Lines from the records below that contain the word "Radta" are to be copied out.

----------

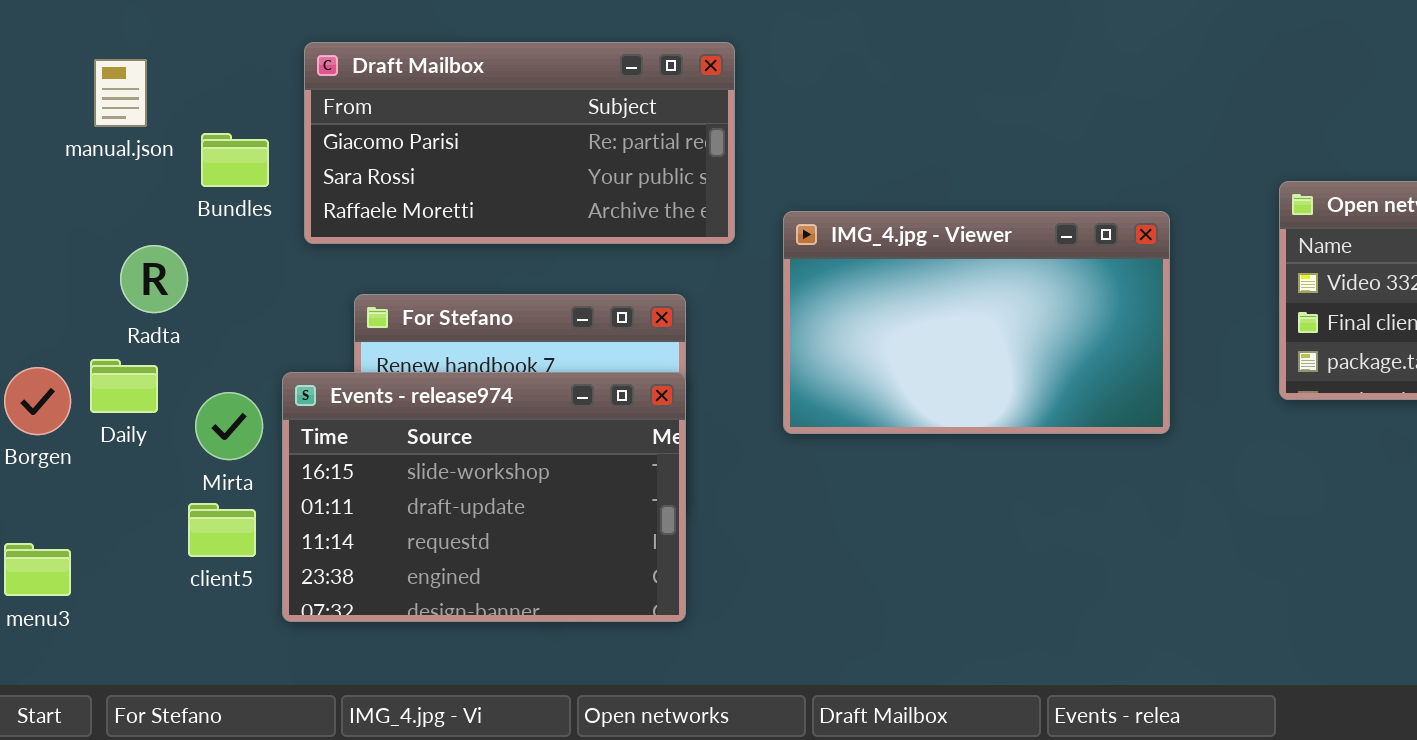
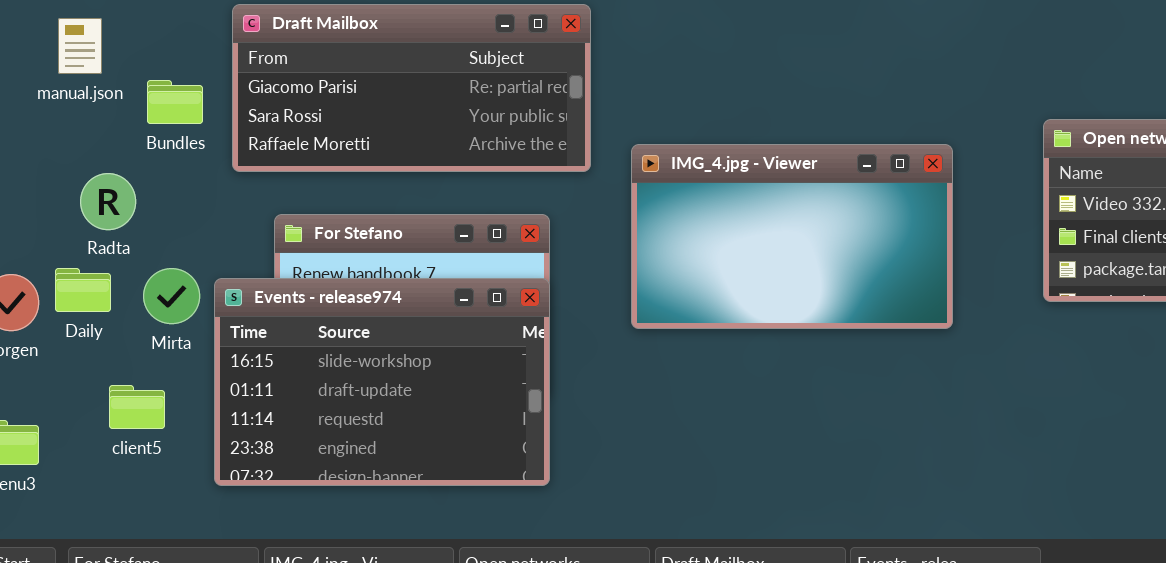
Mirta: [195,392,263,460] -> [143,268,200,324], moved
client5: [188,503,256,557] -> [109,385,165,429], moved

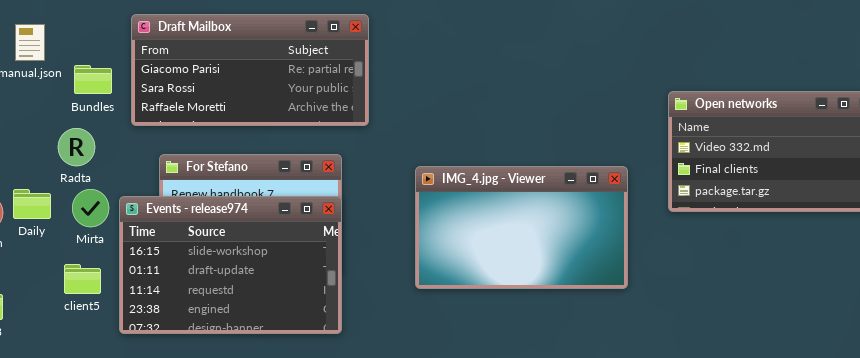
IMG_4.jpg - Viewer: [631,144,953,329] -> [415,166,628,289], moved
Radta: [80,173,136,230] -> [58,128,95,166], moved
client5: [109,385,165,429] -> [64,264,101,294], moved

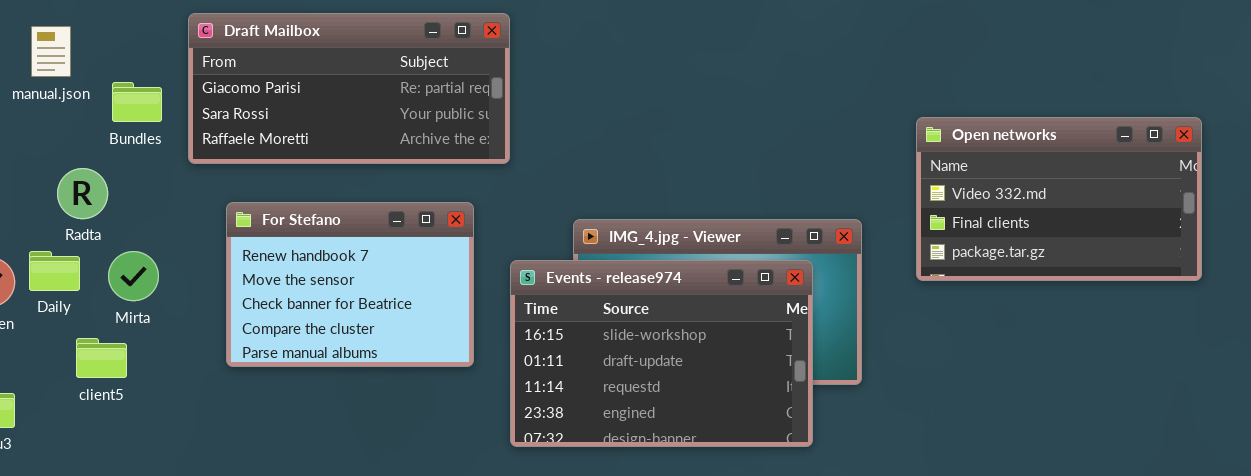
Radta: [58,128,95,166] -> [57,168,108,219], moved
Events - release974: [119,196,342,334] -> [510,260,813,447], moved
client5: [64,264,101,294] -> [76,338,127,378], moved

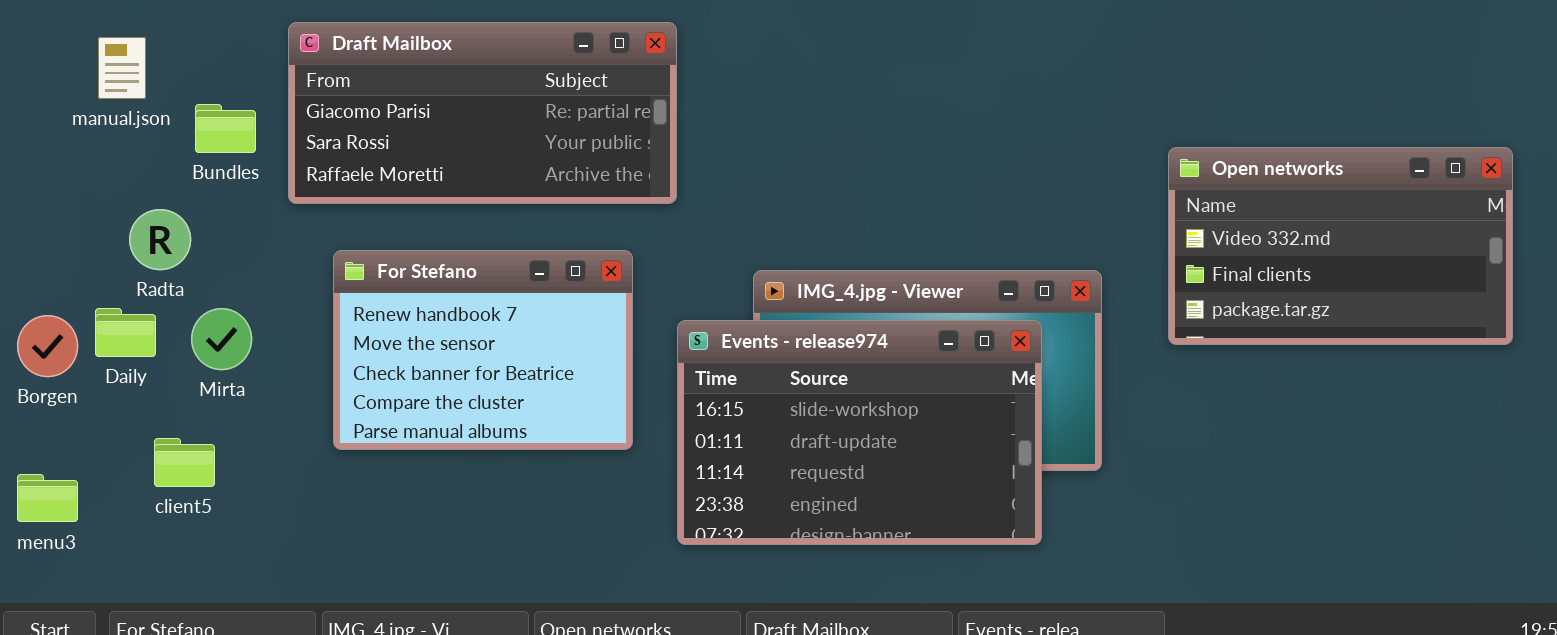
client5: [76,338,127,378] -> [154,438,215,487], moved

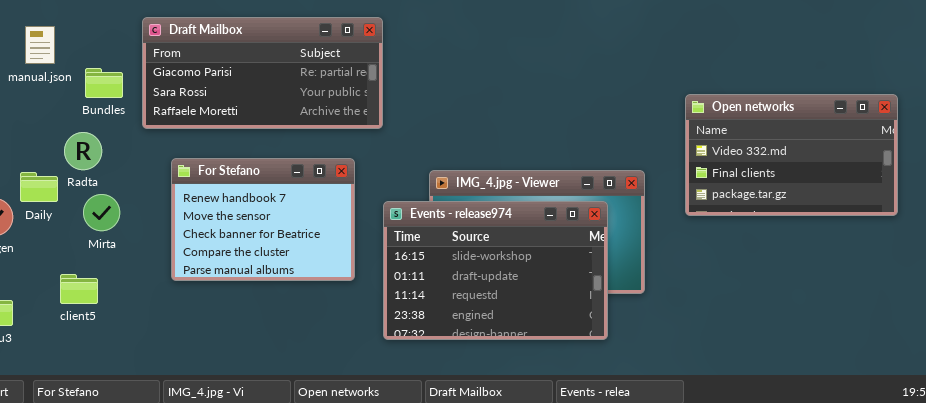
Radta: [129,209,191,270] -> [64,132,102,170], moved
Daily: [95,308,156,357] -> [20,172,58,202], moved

----------

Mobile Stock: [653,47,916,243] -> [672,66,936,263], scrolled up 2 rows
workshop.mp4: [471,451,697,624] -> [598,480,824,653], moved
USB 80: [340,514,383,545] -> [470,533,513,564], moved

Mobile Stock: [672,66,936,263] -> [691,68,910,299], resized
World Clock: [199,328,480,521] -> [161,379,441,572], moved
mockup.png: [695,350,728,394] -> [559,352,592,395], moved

----------

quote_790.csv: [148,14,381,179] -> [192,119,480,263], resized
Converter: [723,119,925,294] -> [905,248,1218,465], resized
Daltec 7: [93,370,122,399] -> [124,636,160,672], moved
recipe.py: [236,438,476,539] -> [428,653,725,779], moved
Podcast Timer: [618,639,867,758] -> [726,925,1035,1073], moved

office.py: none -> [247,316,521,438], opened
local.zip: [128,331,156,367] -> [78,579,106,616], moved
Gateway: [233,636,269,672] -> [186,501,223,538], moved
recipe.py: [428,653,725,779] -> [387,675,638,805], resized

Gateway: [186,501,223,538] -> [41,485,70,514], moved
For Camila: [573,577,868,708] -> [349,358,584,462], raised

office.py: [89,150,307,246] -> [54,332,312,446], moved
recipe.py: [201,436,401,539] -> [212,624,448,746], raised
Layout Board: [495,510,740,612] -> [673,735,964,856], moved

----------

— Response box —
Radta: [80,173,136,230] -> [58,128,95,166], moved
Radta: [58,128,95,166] -> [57,168,108,219], moved
Radta: [129,209,191,270] -> [64,132,102,170], moved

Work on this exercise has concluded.